What needs to be done
Write down every entry once more, exactly as it reads.

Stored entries
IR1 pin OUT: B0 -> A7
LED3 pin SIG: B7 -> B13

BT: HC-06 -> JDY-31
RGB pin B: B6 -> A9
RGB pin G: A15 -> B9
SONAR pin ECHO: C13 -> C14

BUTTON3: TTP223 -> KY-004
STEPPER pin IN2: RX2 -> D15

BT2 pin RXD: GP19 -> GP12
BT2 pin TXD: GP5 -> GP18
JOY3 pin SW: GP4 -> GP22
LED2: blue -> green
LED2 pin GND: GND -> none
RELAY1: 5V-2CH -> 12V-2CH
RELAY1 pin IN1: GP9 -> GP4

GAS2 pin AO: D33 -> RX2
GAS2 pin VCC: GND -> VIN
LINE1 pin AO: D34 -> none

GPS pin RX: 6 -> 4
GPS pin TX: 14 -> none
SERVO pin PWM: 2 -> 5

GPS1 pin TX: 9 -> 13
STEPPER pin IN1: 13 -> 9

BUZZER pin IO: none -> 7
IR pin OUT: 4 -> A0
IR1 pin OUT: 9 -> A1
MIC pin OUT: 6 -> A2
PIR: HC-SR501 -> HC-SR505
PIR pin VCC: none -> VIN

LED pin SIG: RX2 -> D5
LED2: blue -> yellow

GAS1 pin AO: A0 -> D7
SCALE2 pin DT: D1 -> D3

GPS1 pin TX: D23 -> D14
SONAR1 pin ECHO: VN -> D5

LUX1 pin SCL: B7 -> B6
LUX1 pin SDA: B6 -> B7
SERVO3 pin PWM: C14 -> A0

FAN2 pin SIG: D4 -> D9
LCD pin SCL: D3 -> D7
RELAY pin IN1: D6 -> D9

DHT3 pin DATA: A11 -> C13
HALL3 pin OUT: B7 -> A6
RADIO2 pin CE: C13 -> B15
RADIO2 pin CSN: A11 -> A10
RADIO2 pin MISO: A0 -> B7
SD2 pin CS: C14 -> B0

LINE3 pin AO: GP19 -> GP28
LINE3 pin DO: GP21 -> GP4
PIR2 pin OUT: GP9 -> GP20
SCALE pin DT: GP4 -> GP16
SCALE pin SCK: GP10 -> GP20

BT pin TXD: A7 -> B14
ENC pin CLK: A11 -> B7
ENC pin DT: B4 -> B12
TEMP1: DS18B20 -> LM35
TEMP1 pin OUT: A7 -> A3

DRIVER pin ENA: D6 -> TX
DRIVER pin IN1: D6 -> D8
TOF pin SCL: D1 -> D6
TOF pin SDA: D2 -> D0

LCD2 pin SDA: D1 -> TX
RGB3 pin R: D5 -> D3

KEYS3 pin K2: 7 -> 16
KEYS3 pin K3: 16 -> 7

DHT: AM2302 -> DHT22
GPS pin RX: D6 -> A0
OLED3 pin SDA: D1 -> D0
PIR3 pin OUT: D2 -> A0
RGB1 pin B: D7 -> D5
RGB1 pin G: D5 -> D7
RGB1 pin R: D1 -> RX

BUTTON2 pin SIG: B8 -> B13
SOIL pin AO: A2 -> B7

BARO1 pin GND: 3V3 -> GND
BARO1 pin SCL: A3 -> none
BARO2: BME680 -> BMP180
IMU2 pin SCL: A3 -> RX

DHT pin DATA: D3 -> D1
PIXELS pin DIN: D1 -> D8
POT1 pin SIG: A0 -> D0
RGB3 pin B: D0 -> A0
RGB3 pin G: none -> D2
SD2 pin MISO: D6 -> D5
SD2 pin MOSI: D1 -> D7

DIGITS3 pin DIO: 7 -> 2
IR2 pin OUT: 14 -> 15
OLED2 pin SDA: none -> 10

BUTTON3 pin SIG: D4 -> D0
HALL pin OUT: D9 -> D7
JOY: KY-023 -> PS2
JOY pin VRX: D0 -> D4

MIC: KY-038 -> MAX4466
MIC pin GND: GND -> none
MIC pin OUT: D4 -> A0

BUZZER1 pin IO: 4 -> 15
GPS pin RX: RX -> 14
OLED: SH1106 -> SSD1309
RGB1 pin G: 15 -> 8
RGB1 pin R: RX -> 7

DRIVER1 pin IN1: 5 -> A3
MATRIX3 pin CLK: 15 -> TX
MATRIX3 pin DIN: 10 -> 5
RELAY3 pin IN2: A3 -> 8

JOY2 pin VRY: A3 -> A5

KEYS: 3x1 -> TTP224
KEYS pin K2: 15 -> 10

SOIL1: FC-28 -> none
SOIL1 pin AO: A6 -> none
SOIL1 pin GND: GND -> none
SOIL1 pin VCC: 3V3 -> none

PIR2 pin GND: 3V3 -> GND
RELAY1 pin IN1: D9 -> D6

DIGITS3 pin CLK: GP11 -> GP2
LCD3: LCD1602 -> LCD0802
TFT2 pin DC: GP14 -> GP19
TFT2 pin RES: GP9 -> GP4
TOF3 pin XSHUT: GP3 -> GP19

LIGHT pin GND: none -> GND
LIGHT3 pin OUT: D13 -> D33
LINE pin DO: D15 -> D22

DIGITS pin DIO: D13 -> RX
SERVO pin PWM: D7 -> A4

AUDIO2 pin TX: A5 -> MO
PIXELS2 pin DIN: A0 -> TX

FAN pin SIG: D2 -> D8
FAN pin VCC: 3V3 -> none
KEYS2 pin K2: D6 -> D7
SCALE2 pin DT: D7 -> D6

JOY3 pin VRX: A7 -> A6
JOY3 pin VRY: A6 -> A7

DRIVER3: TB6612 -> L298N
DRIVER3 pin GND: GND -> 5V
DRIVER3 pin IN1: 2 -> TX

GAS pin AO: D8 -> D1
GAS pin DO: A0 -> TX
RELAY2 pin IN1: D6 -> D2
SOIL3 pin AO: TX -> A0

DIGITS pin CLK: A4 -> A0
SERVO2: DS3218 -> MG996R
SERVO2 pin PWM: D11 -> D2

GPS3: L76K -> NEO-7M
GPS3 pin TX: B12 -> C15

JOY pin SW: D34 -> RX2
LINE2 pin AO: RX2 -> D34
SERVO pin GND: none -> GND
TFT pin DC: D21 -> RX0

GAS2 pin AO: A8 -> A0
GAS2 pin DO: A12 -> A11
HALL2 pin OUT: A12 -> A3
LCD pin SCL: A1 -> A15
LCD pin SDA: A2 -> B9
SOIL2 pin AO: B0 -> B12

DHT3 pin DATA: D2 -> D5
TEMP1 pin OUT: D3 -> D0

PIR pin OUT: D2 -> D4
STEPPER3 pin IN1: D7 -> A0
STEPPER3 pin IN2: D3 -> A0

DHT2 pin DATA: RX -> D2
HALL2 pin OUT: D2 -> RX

The completed task
IR1 pin OUT: B0 -> A7
LED3 pin SIG: B7 -> B13

BT: HC-06 -> JDY-31
RGB pin B: B6 -> A9
RGB pin G: A15 -> B9
SONAR pin ECHO: C13 -> C14

BUTTON3: TTP223 -> KY-004
STEPPER pin IN2: RX2 -> D15

BT2 pin RXD: GP19 -> GP12
BT2 pin TXD: GP5 -> GP18
JOY3 pin SW: GP4 -> GP22
LED2: blue -> green
LED2 pin GND: GND -> none
RELAY1: 5V-2CH -> 12V-2CH
RELAY1 pin IN1: GP9 -> GP4

GAS2 pin AO: D33 -> RX2
GAS2 pin VCC: GND -> VIN
LINE1 pin AO: D34 -> none

GPS pin RX: 6 -> 4
GPS pin TX: 14 -> none
SERVO pin PWM: 2 -> 5

GPS1 pin TX: 9 -> 13
STEPPER pin IN1: 13 -> 9

BUZZER pin IO: none -> 7
IR pin OUT: 4 -> A0
IR1 pin OUT: 9 -> A1
MIC pin OUT: 6 -> A2
PIR: HC-SR501 -> HC-SR505
PIR pin VCC: none -> VIN

LED pin SIG: RX2 -> D5
LED2: blue -> yellow

GAS1 pin AO: A0 -> D7
SCALE2 pin DT: D1 -> D3

GPS1 pin TX: D23 -> D14
SONAR1 pin ECHO: VN -> D5

LUX1 pin SCL: B7 -> B6
LUX1 pin SDA: B6 -> B7
SERVO3 pin PWM: C14 -> A0

FAN2 pin SIG: D4 -> D9
LCD pin SCL: D3 -> D7
RELAY pin IN1: D6 -> D9

DHT3 pin DATA: A11 -> C13
HALL3 pin OUT: B7 -> A6
RADIO2 pin CE: C13 -> B15
RADIO2 pin CSN: A11 -> A10
RADIO2 pin MISO: A0 -> B7
SD2 pin CS: C14 -> B0

LINE3 pin AO: GP19 -> GP28
LINE3 pin DO: GP21 -> GP4
PIR2 pin OUT: GP9 -> GP20
SCALE pin DT: GP4 -> GP16
SCALE pin SCK: GP10 -> GP20

BT pin TXD: A7 -> B14
ENC pin CLK: A11 -> B7
ENC pin DT: B4 -> B12
TEMP1: DS18B20 -> LM35
TEMP1 pin OUT: A7 -> A3

DRIVER pin ENA: D6 -> TX
DRIVER pin IN1: D6 -> D8
TOF pin SCL: D1 -> D6
TOF pin SDA: D2 -> D0

LCD2 pin SDA: D1 -> TX
RGB3 pin R: D5 -> D3

KEYS3 pin K2: 7 -> 16
KEYS3 pin K3: 16 -> 7

DHT: AM2302 -> DHT22
GPS pin RX: D6 -> A0
OLED3 pin SDA: D1 -> D0
PIR3 pin OUT: D2 -> A0
RGB1 pin B: D7 -> D5
RGB1 pin G: D5 -> D7
RGB1 pin R: D1 -> RX

BUTTON2 pin SIG: B8 -> B13
SOIL pin AO: A2 -> B7

BARO1 pin GND: 3V3 -> GND
BARO1 pin SCL: A3 -> none
BARO2: BME680 -> BMP180
IMU2 pin SCL: A3 -> RX

DHT pin DATA: D3 -> D1
PIXELS pin DIN: D1 -> D8
POT1 pin SIG: A0 -> D0
RGB3 pin B: D0 -> A0
RGB3 pin G: none -> D2
SD2 pin MISO: D6 -> D5
SD2 pin MOSI: D1 -> D7

DIGITS3 pin DIO: 7 -> 2
IR2 pin OUT: 14 -> 15
OLED2 pin SDA: none -> 10

BUTTON3 pin SIG: D4 -> D0
HALL pin OUT: D9 -> D7
JOY: KY-023 -> PS2
JOY pin VRX: D0 -> D4

MIC: KY-038 -> MAX4466
MIC pin GND: GND -> none
MIC pin OUT: D4 -> A0

BUZZER1 pin IO: 4 -> 15
GPS pin RX: RX -> 14
OLED: SH1106 -> SSD1309
RGB1 pin G: 15 -> 8
RGB1 pin R: RX -> 7

DRIVER1 pin IN1: 5 -> A3
MATRIX3 pin CLK: 15 -> TX
MATRIX3 pin DIN: 10 -> 5
RELAY3 pin IN2: A3 -> 8

JOY2 pin VRY: A3 -> A5

KEYS: 3x1 -> TTP224
KEYS pin K2: 15 -> 10

SOIL1: FC-28 -> none
SOIL1 pin AO: A6 -> none
SOIL1 pin GND: GND -> none
SOIL1 pin VCC: 3V3 -> none

PIR2 pin GND: 3V3 -> GND
RELAY1 pin IN1: D9 -> D6

DIGITS3 pin CLK: GP11 -> GP2
LCD3: LCD1602 -> LCD0802
TFT2 pin DC: GP14 -> GP19
TFT2 pin RES: GP9 -> GP4
TOF3 pin XSHUT: GP3 -> GP19

LIGHT pin GND: none -> GND
LIGHT3 pin OUT: D13 -> D33
LINE pin DO: D15 -> D22

DIGITS pin DIO: D13 -> RX
SERVO pin PWM: D7 -> A4

AUDIO2 pin TX: A5 -> MO
PIXELS2 pin DIN: A0 -> TX

FAN pin SIG: D2 -> D8
FAN pin VCC: 3V3 -> none
KEYS2 pin K2: D6 -> D7
SCALE2 pin DT: D7 -> D6

JOY3 pin VRX: A7 -> A6
JOY3 pin VRY: A6 -> A7

DRIVER3: TB6612 -> L298N
DRIVER3 pin GND: GND -> 5V
DRIVER3 pin IN1: 2 -> TX

GAS pin AO: D8 -> D1
GAS pin DO: A0 -> TX
RELAY2 pin IN1: D6 -> D2
SOIL3 pin AO: TX -> A0

DIGITS pin CLK: A4 -> A0
SERVO2: DS3218 -> MG996R
SERVO2 pin PWM: D11 -> D2

GPS3: L76K -> NEO-7M
GPS3 pin TX: B12 -> C15

JOY pin SW: D34 -> RX2
LINE2 pin AO: RX2 -> D34
SERVO pin GND: none -> GND
TFT pin DC: D21 -> RX0

GAS2 pin AO: A8 -> A0
GAS2 pin DO: A12 -> A11
HALL2 pin OUT: A12 -> A3
LCD pin SCL: A1 -> A15
LCD pin SDA: A2 -> B9
SOIL2 pin AO: B0 -> B12

DHT3 pin DATA: D2 -> D5
TEMP1 pin OUT: D3 -> D0

PIR pin OUT: D2 -> D4
STEPPER3 pin IN1: D7 -> A0
STEPPER3 pin IN2: D3 -> A0

DHT2 pin DATA: RX -> D2
HALL2 pin OUT: D2 -> RX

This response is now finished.